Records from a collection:
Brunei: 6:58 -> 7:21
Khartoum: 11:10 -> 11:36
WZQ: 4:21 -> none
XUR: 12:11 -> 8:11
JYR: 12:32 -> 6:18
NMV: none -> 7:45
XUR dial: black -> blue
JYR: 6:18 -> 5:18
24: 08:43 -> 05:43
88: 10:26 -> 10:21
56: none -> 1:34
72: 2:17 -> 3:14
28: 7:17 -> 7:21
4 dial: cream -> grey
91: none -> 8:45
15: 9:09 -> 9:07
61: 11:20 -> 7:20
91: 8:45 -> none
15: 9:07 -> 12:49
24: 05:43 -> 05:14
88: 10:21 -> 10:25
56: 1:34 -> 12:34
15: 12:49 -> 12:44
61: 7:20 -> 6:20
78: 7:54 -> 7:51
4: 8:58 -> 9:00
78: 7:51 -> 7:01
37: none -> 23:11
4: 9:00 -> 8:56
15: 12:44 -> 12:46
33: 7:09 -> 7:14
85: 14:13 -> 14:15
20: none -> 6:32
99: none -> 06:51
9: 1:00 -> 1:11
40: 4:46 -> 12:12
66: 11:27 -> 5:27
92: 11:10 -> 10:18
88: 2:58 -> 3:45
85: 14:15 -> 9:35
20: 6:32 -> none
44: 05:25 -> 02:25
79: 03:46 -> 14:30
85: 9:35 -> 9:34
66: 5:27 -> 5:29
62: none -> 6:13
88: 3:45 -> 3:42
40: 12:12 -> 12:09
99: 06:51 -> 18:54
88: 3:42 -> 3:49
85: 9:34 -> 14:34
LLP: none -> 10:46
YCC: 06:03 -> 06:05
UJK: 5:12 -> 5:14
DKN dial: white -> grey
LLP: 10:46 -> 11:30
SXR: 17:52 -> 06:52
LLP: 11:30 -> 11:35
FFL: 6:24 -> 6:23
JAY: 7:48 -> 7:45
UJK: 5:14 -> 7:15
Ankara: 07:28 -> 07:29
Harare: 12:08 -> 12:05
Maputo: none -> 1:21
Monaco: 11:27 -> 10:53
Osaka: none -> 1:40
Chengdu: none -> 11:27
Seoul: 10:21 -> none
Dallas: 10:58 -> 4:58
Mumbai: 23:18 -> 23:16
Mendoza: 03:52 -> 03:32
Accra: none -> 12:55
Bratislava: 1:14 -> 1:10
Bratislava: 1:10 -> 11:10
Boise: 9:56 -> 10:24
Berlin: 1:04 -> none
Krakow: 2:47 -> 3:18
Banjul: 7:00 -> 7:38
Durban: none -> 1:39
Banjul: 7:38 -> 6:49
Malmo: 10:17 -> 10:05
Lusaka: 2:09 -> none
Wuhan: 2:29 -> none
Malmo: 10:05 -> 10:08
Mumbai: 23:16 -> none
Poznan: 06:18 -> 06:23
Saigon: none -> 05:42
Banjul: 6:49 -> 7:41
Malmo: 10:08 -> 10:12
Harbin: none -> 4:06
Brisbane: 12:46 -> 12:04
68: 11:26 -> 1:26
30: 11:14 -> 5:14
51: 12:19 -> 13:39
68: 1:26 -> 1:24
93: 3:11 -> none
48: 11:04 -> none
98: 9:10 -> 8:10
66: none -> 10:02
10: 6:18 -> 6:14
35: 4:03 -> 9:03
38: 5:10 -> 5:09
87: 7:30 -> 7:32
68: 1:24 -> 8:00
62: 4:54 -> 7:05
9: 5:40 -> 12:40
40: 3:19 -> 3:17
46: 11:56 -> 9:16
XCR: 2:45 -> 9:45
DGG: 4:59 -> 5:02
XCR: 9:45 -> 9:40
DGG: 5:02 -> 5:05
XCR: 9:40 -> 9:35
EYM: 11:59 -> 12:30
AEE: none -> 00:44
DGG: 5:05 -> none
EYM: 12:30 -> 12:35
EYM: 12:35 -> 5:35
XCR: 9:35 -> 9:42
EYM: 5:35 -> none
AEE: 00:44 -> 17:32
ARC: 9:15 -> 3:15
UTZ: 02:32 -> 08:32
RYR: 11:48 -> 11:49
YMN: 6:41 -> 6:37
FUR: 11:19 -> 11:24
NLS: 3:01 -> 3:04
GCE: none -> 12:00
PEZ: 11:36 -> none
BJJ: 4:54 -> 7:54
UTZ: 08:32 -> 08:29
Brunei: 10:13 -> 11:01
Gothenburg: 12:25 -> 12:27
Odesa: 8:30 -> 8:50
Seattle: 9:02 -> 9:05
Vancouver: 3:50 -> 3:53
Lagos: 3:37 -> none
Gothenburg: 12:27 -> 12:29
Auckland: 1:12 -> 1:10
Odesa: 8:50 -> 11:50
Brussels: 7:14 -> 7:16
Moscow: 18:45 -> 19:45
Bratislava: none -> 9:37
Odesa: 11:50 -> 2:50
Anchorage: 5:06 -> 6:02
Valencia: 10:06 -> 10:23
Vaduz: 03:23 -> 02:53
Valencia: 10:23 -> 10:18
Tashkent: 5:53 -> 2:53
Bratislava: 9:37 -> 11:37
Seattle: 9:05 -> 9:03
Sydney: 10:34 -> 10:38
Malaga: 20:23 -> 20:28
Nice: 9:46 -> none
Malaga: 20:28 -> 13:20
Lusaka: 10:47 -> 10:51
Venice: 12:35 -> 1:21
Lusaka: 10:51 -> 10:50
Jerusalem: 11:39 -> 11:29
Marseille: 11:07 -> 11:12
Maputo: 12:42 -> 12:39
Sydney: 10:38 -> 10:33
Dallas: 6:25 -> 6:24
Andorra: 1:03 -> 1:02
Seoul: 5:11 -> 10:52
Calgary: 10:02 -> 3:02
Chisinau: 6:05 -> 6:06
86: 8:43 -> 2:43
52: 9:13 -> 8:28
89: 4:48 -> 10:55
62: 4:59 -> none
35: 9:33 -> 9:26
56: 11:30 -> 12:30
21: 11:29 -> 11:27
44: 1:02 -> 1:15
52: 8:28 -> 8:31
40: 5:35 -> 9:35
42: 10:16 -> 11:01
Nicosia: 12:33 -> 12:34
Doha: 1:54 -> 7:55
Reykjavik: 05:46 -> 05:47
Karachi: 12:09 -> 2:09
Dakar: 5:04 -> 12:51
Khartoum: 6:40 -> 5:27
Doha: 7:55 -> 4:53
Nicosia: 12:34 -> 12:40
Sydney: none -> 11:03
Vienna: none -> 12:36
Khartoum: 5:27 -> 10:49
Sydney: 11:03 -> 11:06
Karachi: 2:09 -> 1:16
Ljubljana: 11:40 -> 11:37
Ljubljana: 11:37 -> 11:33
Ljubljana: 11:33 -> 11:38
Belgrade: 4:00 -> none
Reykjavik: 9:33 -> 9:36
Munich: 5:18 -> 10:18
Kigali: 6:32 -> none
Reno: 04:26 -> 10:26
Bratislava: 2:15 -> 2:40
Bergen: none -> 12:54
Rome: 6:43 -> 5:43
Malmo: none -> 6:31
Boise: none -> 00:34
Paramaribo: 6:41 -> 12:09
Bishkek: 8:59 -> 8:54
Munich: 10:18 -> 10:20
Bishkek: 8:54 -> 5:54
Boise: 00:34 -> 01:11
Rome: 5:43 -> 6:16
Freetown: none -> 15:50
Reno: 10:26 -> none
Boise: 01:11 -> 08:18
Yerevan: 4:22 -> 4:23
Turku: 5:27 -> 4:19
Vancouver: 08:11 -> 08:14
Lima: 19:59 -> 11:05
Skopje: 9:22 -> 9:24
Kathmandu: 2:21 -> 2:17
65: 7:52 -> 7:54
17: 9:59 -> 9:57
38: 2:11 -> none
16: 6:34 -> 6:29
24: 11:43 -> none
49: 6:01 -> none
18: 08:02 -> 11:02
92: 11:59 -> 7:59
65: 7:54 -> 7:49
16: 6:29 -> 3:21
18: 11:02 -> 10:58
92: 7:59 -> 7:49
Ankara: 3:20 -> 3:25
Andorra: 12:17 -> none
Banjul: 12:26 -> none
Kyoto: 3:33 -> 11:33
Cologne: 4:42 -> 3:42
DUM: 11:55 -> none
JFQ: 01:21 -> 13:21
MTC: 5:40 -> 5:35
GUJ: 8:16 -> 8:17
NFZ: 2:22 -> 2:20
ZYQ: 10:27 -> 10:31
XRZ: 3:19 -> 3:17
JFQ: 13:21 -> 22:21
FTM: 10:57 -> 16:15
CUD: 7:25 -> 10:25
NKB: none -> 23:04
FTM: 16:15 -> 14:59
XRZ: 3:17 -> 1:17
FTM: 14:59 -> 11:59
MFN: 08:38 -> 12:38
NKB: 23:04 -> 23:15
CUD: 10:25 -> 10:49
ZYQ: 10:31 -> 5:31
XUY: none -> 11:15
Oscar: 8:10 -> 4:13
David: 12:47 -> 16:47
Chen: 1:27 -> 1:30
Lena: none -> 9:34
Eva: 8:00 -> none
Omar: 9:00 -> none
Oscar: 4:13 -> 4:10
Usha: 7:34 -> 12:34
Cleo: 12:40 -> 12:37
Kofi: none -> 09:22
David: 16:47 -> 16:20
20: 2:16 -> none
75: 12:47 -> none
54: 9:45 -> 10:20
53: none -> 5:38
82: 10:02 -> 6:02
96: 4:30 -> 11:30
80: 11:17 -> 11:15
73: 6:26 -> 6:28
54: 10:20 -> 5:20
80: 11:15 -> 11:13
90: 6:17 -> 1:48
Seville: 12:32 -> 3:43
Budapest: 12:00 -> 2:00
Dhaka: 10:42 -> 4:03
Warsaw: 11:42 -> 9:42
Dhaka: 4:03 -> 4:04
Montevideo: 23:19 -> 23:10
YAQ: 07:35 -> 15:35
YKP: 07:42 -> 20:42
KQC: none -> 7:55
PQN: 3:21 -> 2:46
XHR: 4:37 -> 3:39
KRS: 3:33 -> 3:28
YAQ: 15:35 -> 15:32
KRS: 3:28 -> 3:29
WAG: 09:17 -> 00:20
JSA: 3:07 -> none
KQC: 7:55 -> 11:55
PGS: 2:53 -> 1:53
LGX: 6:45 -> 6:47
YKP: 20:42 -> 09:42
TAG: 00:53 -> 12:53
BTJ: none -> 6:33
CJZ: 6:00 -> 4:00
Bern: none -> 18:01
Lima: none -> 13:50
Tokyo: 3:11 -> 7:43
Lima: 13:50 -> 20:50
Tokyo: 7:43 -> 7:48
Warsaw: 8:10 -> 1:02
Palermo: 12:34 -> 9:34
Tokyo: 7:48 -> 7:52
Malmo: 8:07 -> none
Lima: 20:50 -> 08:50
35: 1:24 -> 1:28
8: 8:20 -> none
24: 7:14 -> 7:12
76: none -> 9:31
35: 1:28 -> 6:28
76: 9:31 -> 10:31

> Requirements:
Reproduce the records above without any change, starting with the first line of the records and ending with the line that contains "24: 05:43 -> 05:14".

> Response for this exercise:
Brunei: 6:58 -> 7:21
Khartoum: 11:10 -> 11:36
WZQ: 4:21 -> none
XUR: 12:11 -> 8:11
JYR: 12:32 -> 6:18
NMV: none -> 7:45
XUR dial: black -> blue
JYR: 6:18 -> 5:18
24: 08:43 -> 05:43
88: 10:26 -> 10:21
56: none -> 1:34
72: 2:17 -> 3:14
28: 7:17 -> 7:21
4 dial: cream -> grey
91: none -> 8:45
15: 9:09 -> 9:07
61: 11:20 -> 7:20
91: 8:45 -> none
15: 9:07 -> 12:49
24: 05:43 -> 05:14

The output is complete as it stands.